| What you have to do |
All that is needed is the lines from the one containing "nothing => russet bulb [324, 294]" through the end of the listing, printed exactly, with no pictures among them.
═════ Available data
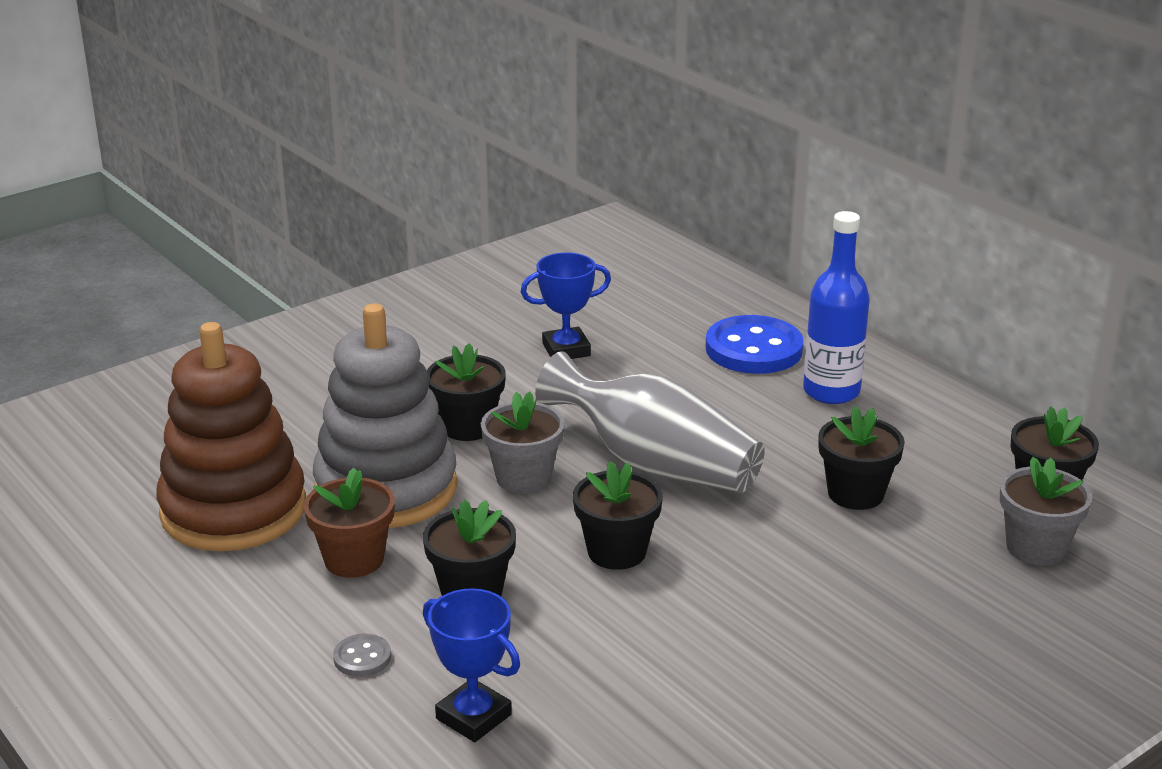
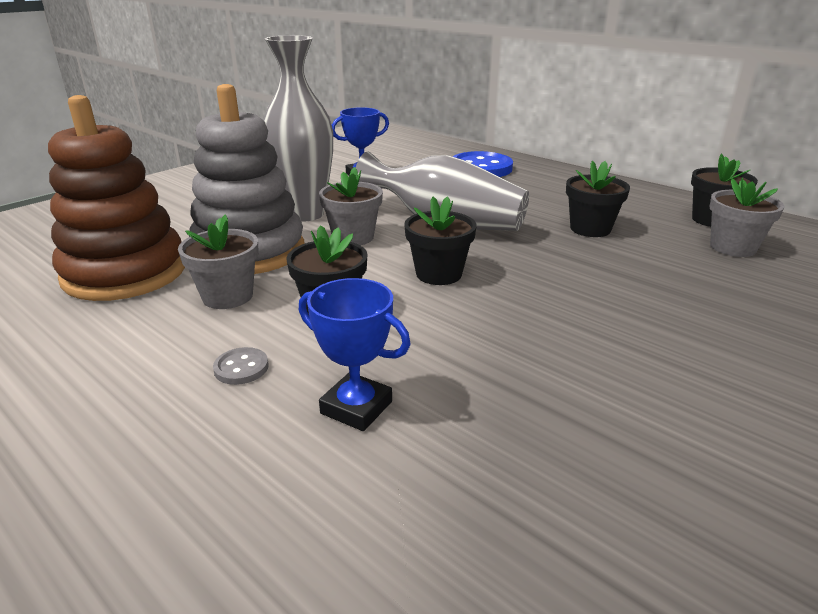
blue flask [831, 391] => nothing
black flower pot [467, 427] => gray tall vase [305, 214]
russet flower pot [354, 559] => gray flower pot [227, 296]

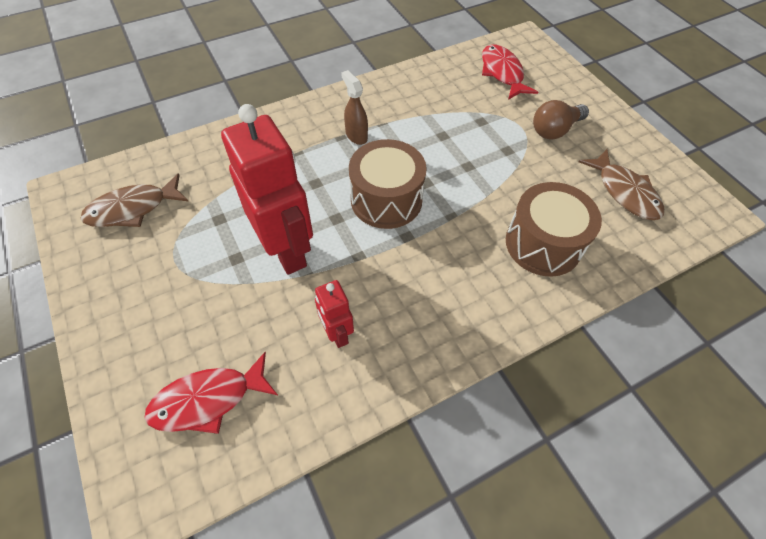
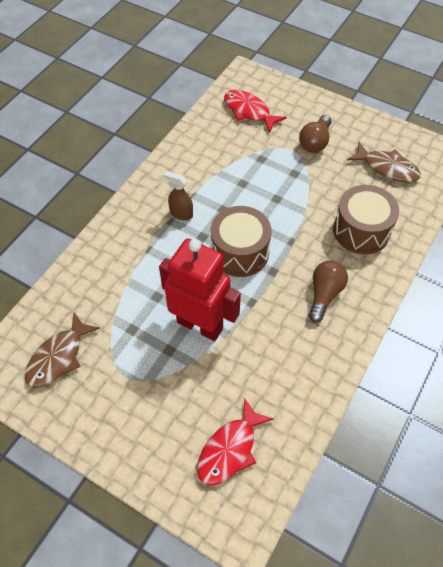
crimson toy robot [337, 333] => nothing
nothing => russet bulb [324, 294]

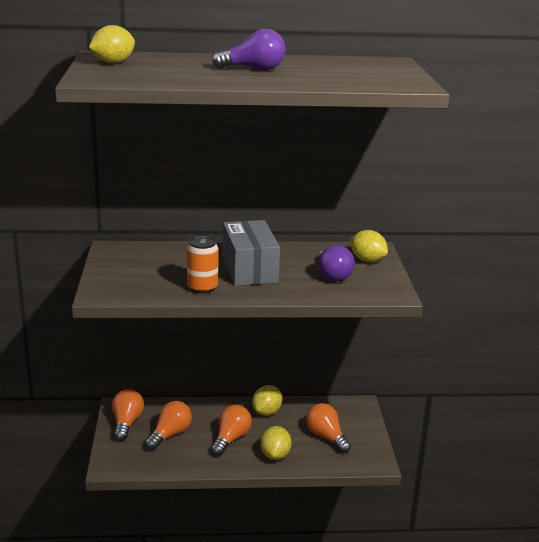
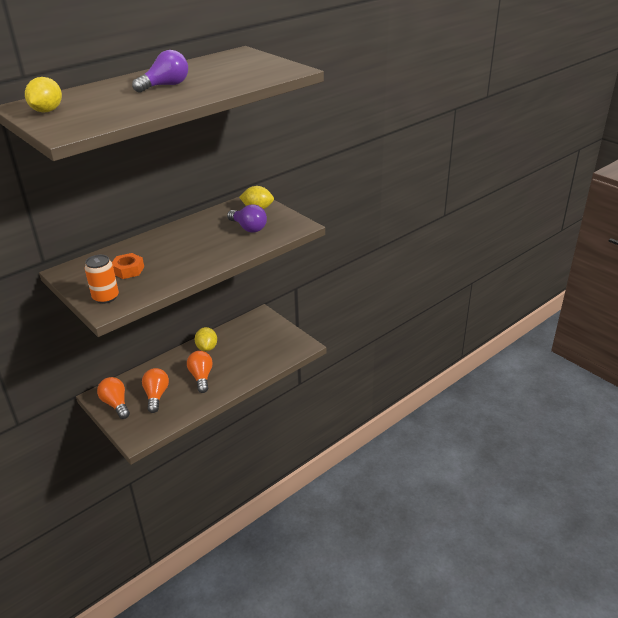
gray parcel [249, 269] => nothing
orange-coloured tin [202, 288] => orange-coloured tin [106, 297], relocated
orange-coloured bulb [326, 437] => nothing
yellow lemon [275, 455] => nothing
nothing => orange-coloured hexagon nut [128, 270]

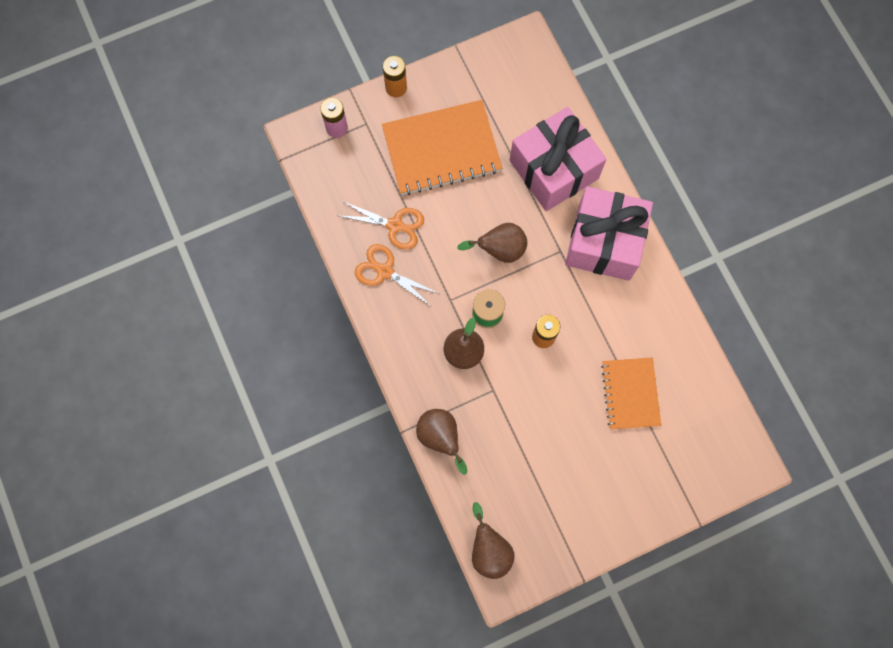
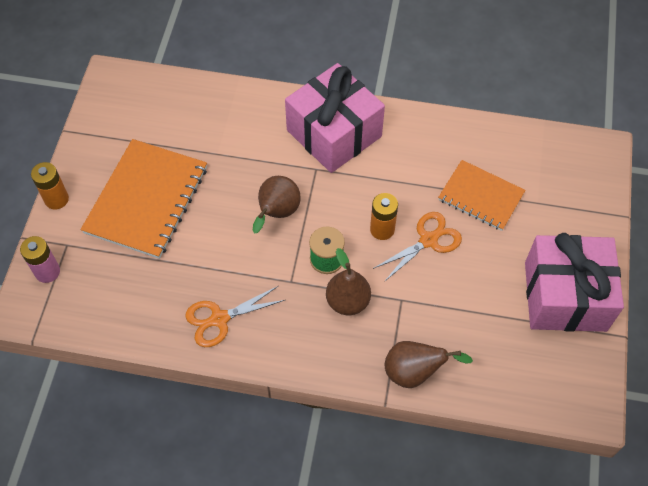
pink present [554, 169] => pink present [565, 296], relocated
orange-coloured pair of scissors [395, 225] => orange-coloured pair of scissors [428, 240], relocated
russet pear [489, 549] => nothing

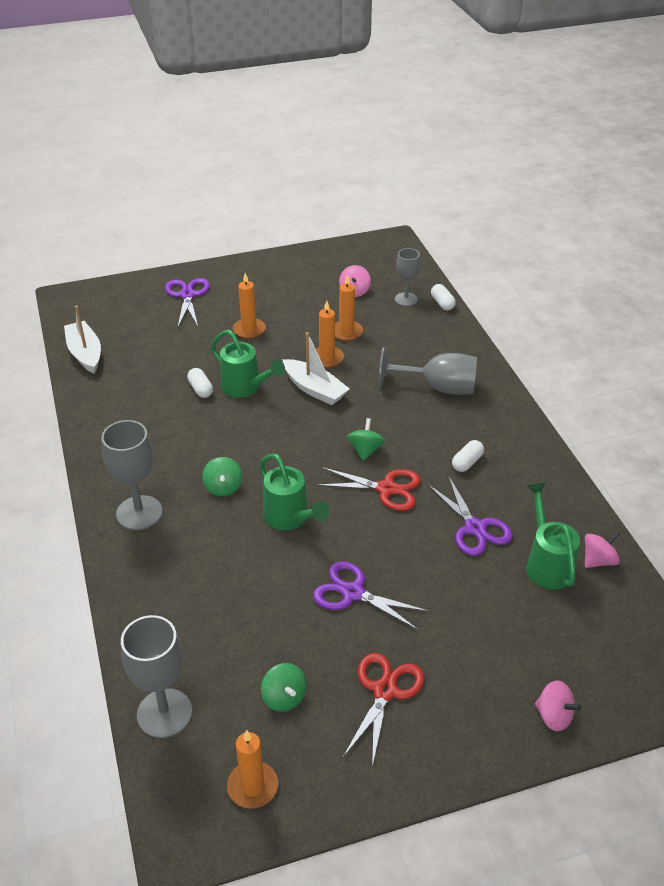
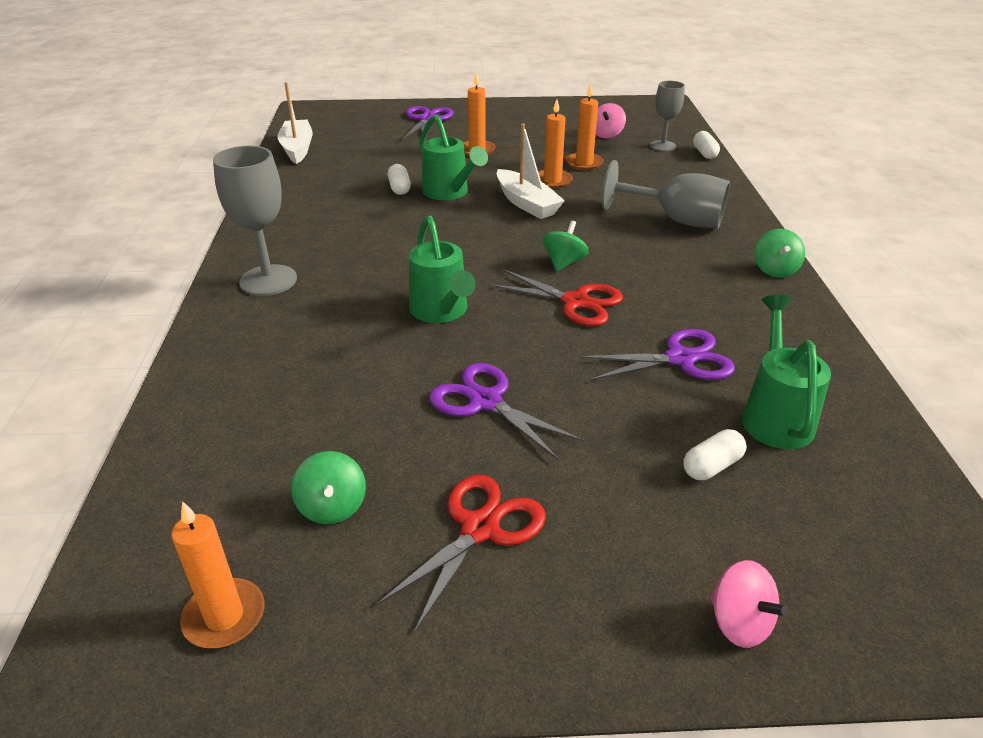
snow-white capsule [467, 462] => snow-white capsule [711, 466], relocated
green spinning top [223, 487] => green spinning top [775, 270], relocated
purple pair of scissors [474, 528] => purple pair of scissors [680, 359], 90 degrees counterclockwise
pink spinning top [598, 560] => nothing
gray wine glass [164, 713] => nothing

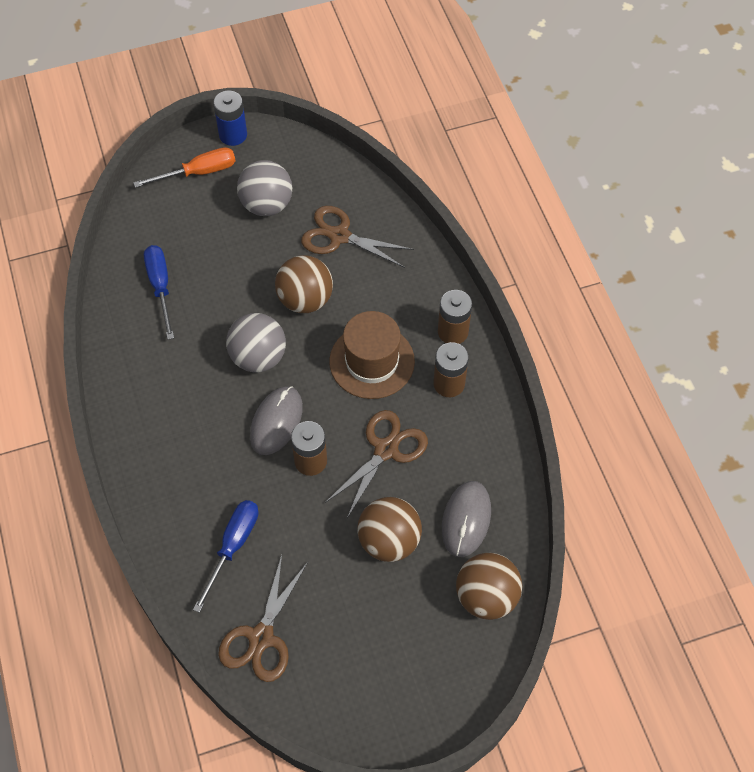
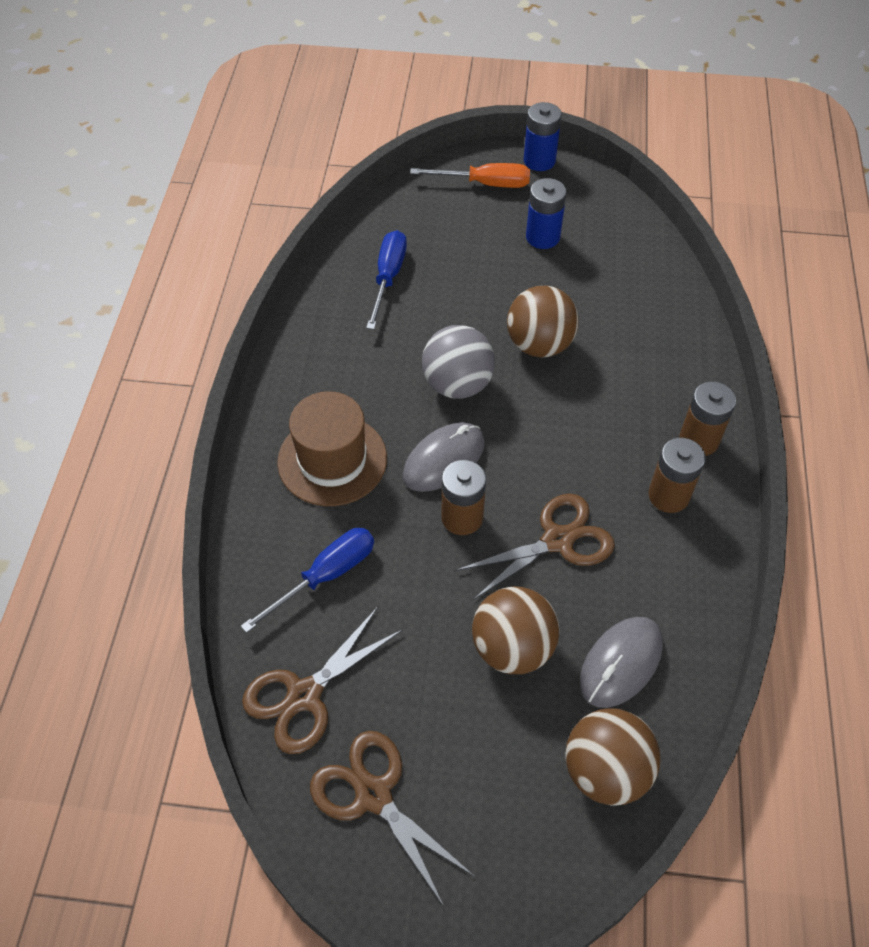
gray sphere [266, 205] => blue AA battery [542, 237]
russet pair of scissors [339, 236] => russet pair of scissors [373, 795], relocated
russet tall hat [372, 361] => russet tall hat [332, 460], relocated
══════════
| Result of this task |
nothing => russet bulb [324, 294]

gray parcel [249, 269] => nothing
orange-coloured tin [202, 288] => orange-coloured tin [106, 297], relocated
orange-coloured bulb [326, 437] => nothing
yellow lemon [275, 455] => nothing
nothing => orange-coloured hexagon nut [128, 270]

pink present [554, 169] => pink present [565, 296], relocated
orange-coloured pair of scissors [395, 225] => orange-coloured pair of scissors [428, 240], relocated
russet pear [489, 549] => nothing

snow-white capsule [467, 462] => snow-white capsule [711, 466], relocated
green spinning top [223, 487] => green spinning top [775, 270], relocated
purple pair of scissors [474, 528] => purple pair of scissors [680, 359], 90 degrees counterclockwise
pink spinning top [598, 560] => nothing
gray wine glass [164, 713] => nothing

gray sphere [266, 205] => blue AA battery [542, 237]
russet pair of scissors [339, 236] => russet pair of scissors [373, 795], relocated
russet tall hat [372, 361] => russet tall hat [332, 460], relocated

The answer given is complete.